╭─ Entries provided
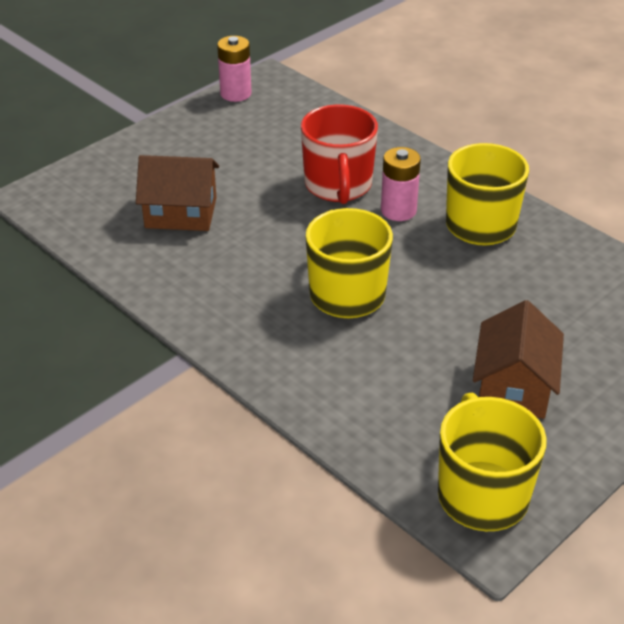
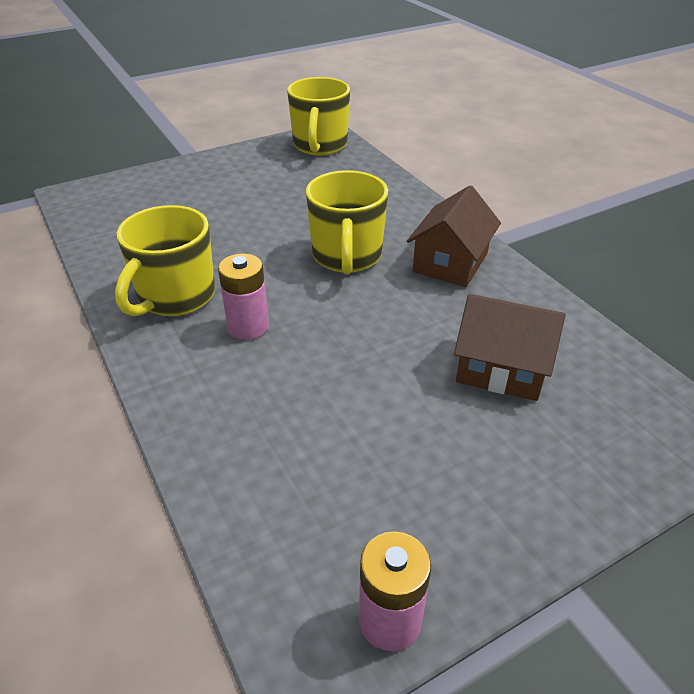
camera: 165 degrees left, 0 degrees up
(338, 186) = (298, 371): red mug -> none
(513, 386) = (259, 183): brown house -> brown house (450, 262)

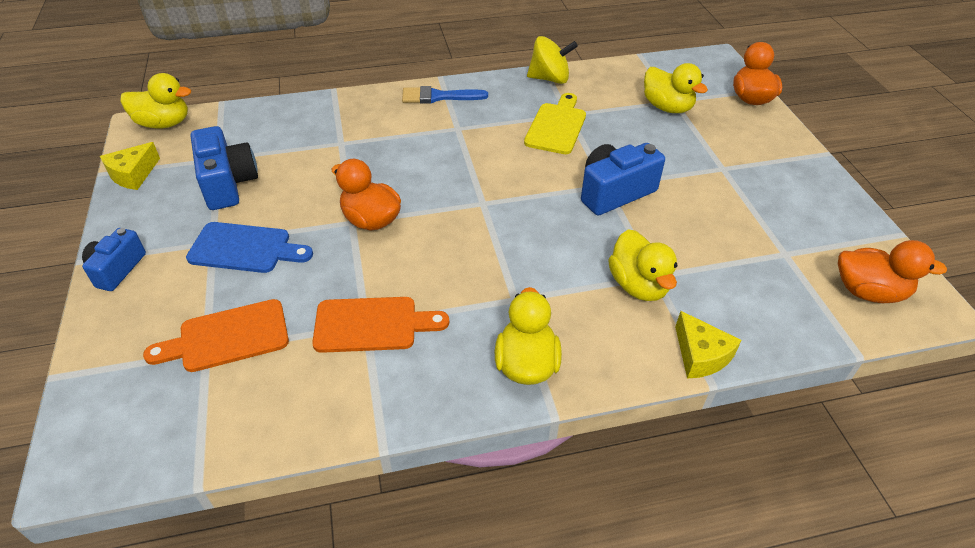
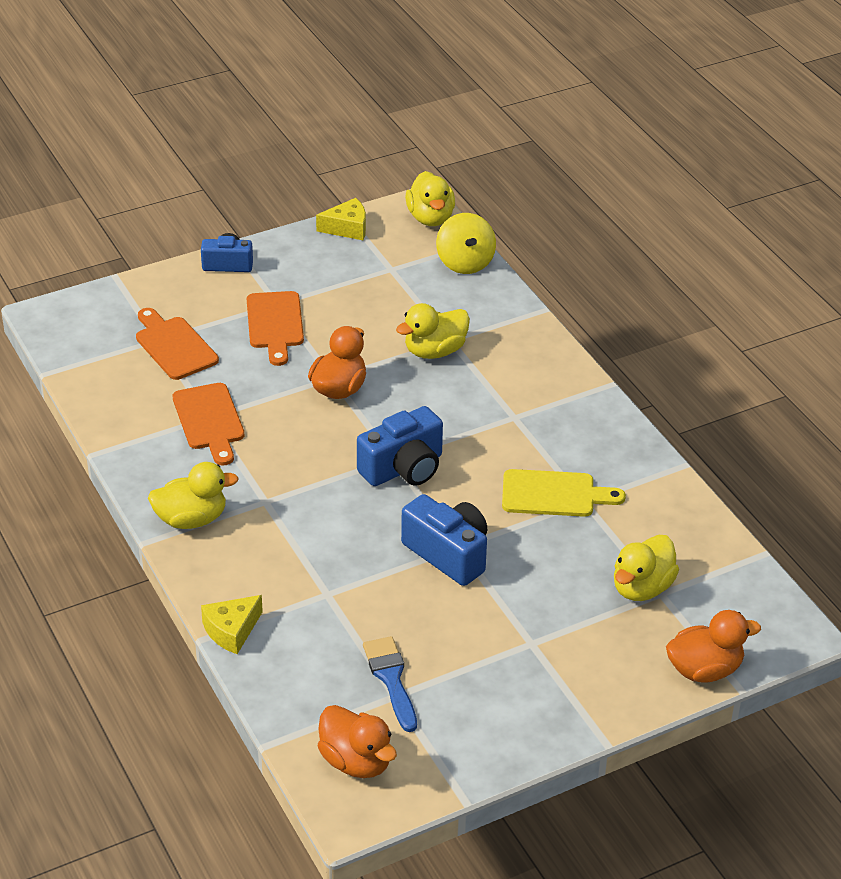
camera: 75 degrees right, 5 degrees down
(133, 174) = (347, 228): yellow cheese -> yellow cheese turned 150 degrees clockwise
(228, 183) = (357, 287): blue camera -> blue camera (404, 468)
(245, 248) = (275, 324): blue cutting board -> orange cutting board
(438, 97) = (569, 390): blue brush -> blue brush (391, 679)
(549, 79) = (656, 475): yellow spinning top -> yellow spinning top (465, 263)
(638, 285) = (309, 583): yellow duck -> yellow duck (435, 351)
(868, 292) = (356, 761): orange duck -> orange duck turned 45 degrees counterclockwise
╰─
• [Instructions to follow]: Your answer should consist of the lines above that hold the word "blue", copied exactly.

• [Result]:
(228, 183) = (357, 287): blue camera -> blue camera (404, 468)
(245, 248) = (275, 324): blue cutting board -> orange cutting board
(438, 97) = (569, 390): blue brush -> blue brush (391, 679)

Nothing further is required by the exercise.